## [What is expected]
Every record below is to be repeated exactly, with the pictures left out.

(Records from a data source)
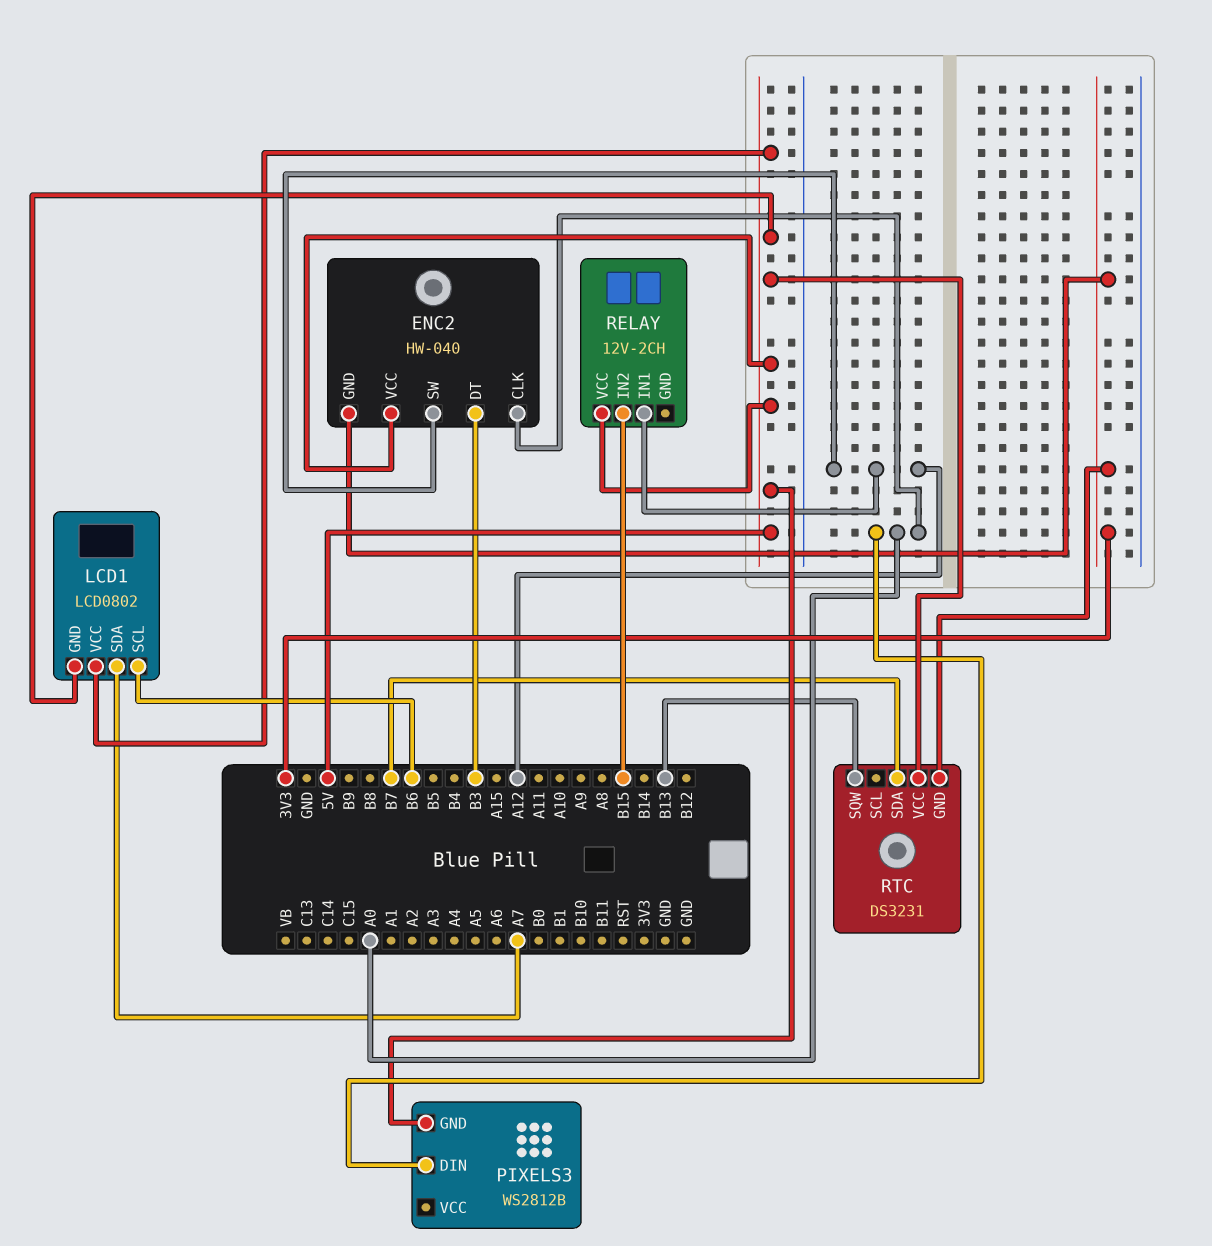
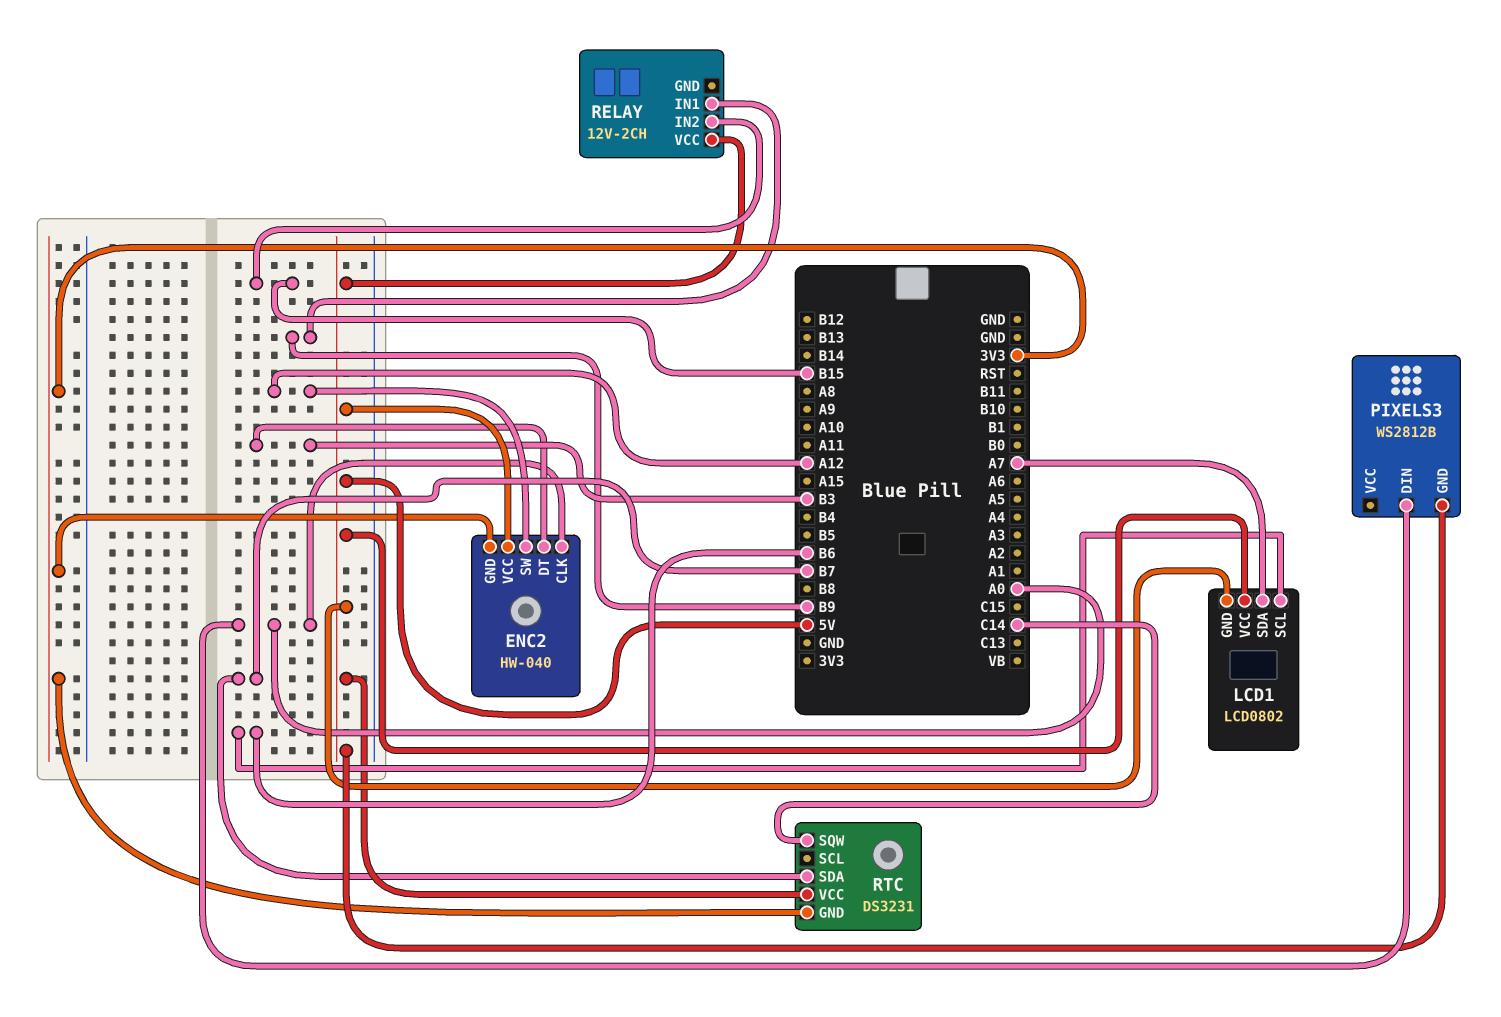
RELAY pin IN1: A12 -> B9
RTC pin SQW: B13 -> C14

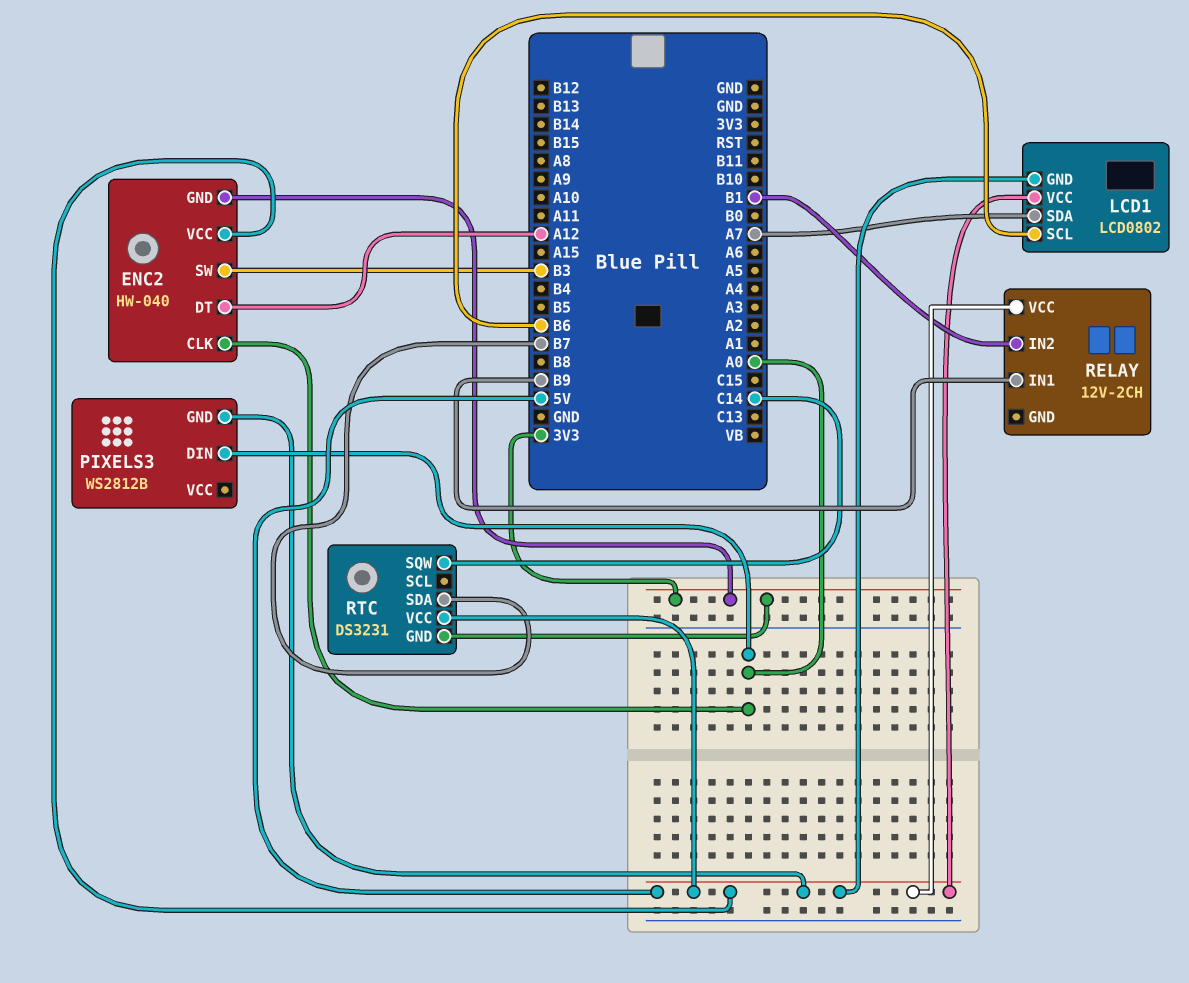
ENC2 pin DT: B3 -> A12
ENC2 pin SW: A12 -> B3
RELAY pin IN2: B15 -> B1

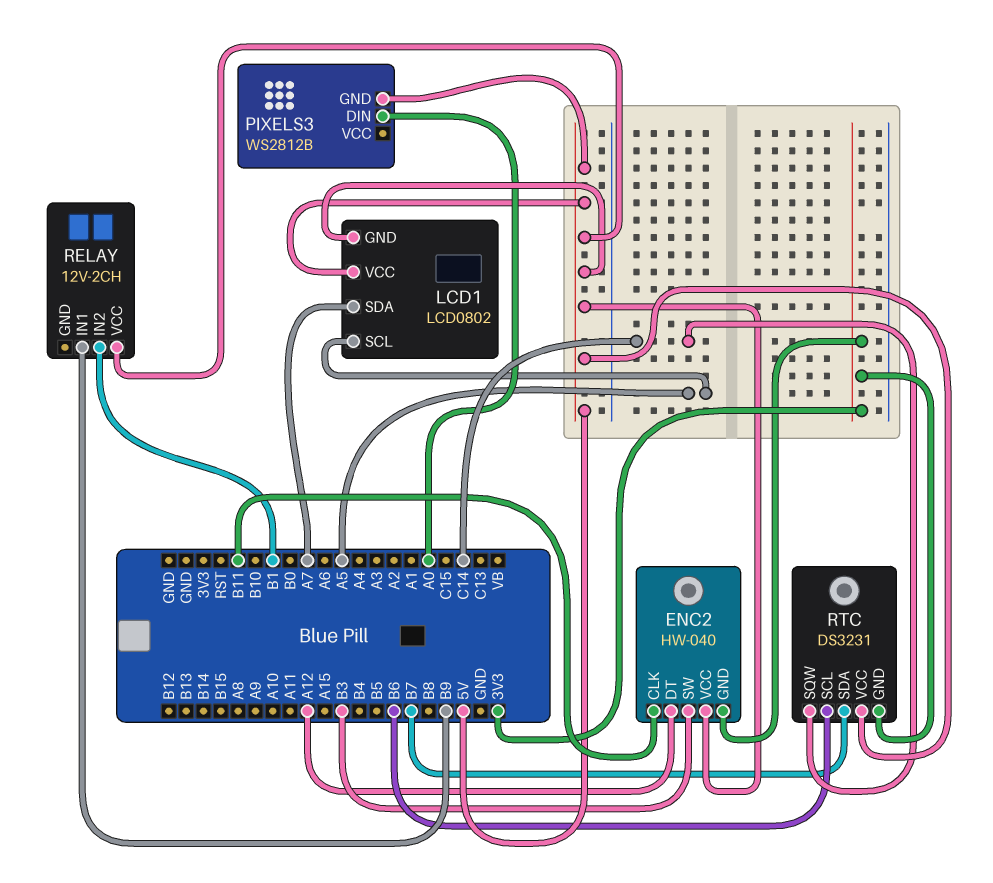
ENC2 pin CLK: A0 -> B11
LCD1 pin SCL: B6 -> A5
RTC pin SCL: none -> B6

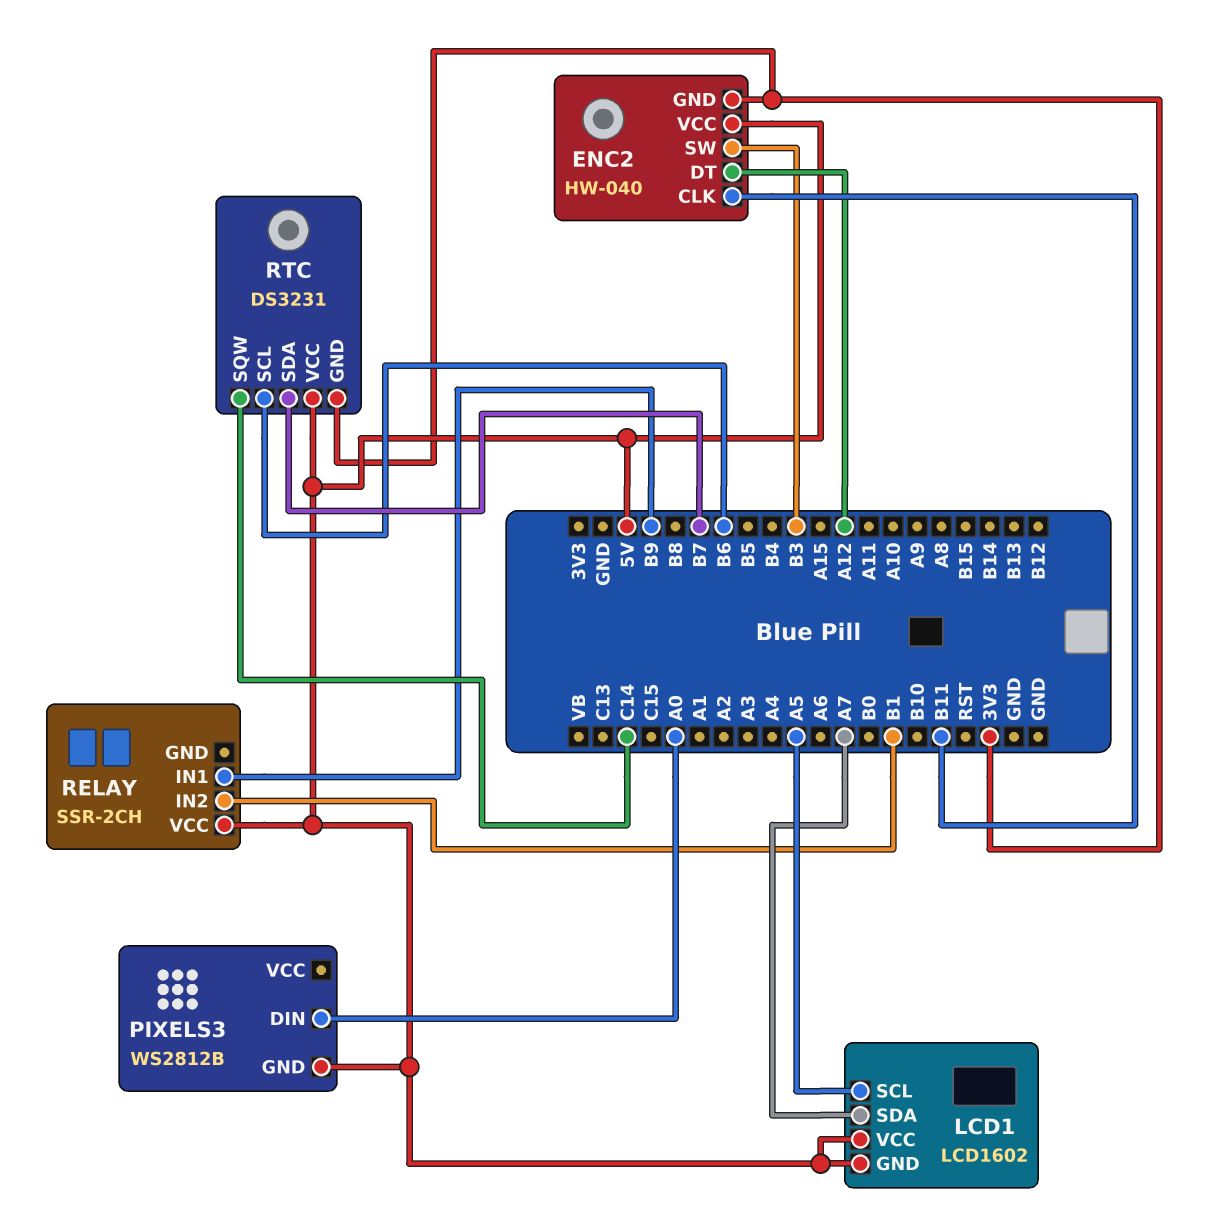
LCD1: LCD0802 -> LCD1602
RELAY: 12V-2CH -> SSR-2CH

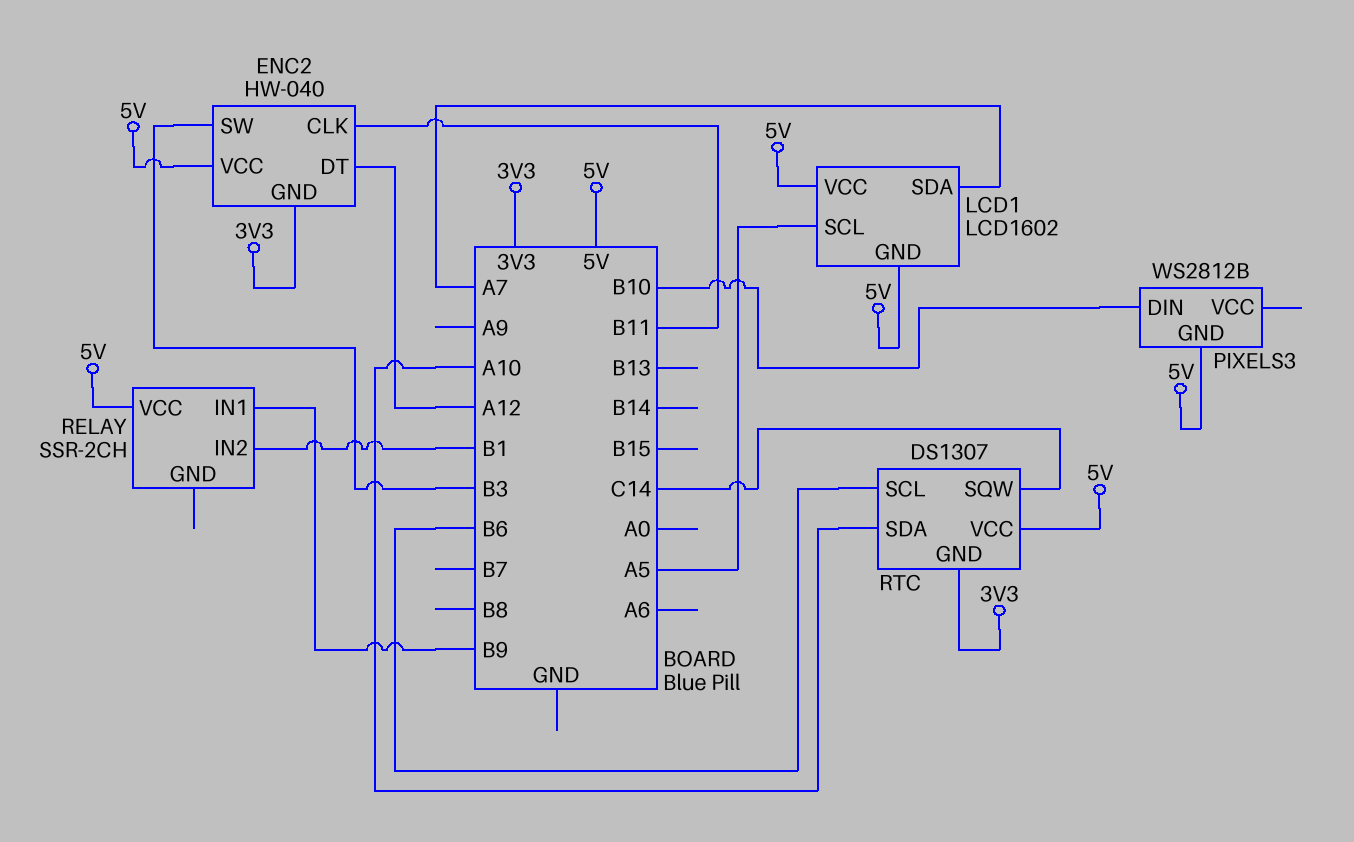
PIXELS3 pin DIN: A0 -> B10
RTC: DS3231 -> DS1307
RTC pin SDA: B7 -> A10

## [Solution for this exercise]
RELAY pin IN1: A12 -> B9
RTC pin SQW: B13 -> C14

ENC2 pin DT: B3 -> A12
ENC2 pin SW: A12 -> B3
RELAY pin IN2: B15 -> B1

ENC2 pin CLK: A0 -> B11
LCD1 pin SCL: B6 -> A5
RTC pin SCL: none -> B6

LCD1: LCD0802 -> LCD1602
RELAY: 12V-2CH -> SSR-2CH

PIXELS3 pin DIN: A0 -> B10
RTC: DS3231 -> DS1307
RTC pin SDA: B7 -> A10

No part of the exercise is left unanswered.